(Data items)
____________________

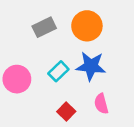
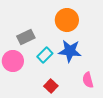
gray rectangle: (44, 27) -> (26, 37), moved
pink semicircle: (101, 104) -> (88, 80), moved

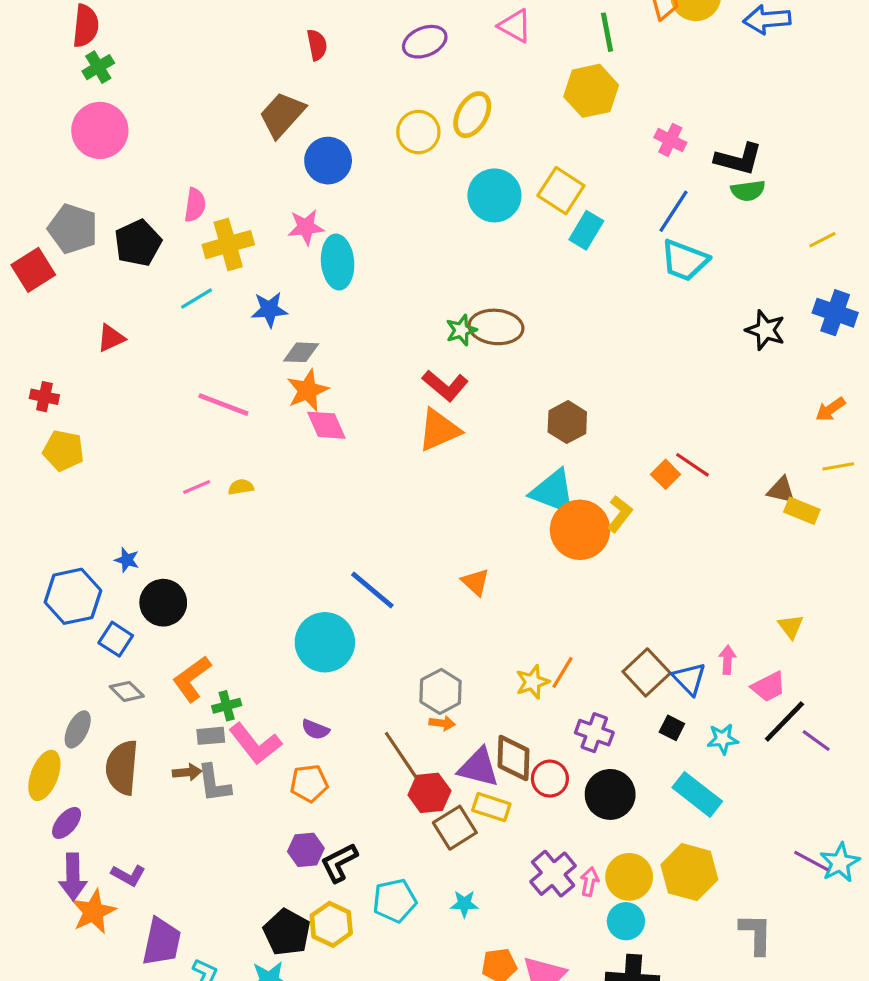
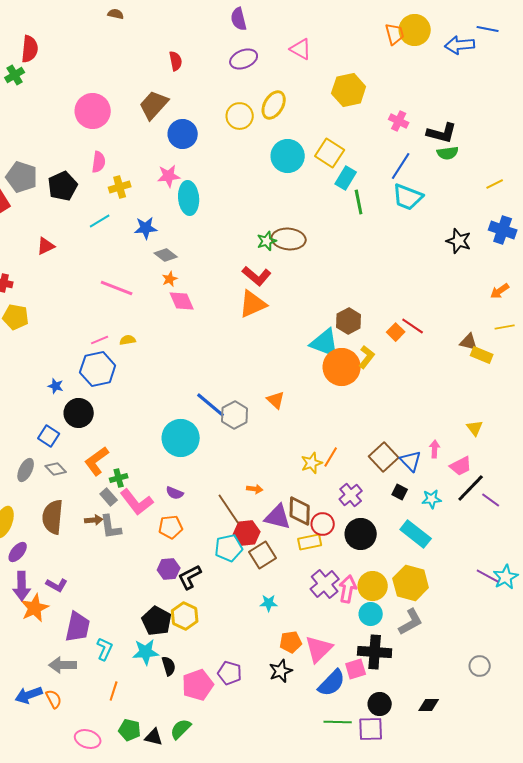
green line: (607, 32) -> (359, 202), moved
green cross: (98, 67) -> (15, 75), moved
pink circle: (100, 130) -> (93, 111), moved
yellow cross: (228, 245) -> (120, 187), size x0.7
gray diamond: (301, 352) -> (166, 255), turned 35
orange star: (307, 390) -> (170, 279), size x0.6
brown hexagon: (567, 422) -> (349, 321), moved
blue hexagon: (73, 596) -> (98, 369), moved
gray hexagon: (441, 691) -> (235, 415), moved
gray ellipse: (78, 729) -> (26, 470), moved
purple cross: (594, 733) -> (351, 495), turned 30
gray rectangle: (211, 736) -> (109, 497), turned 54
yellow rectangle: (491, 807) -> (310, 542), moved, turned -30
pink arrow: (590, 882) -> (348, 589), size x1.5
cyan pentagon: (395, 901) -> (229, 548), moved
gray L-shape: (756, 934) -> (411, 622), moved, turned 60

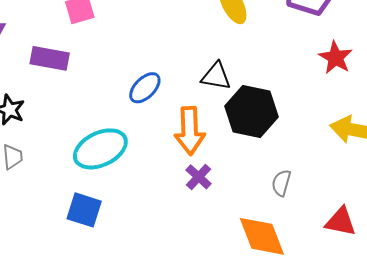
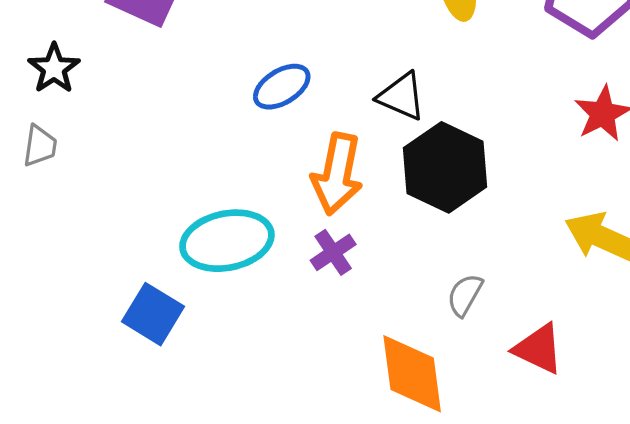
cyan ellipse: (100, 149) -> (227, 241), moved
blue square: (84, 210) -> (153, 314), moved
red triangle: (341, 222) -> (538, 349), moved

____________________

# What is required
Filter the records for the string "rectangle" and copy every line that holds it.

# The completed task
gray rectangle: (44, 27) -> (26, 37), moved
gray rectangle: (211, 736) -> (109, 497), turned 54
yellow rectangle: (491, 807) -> (310, 542), moved, turned -30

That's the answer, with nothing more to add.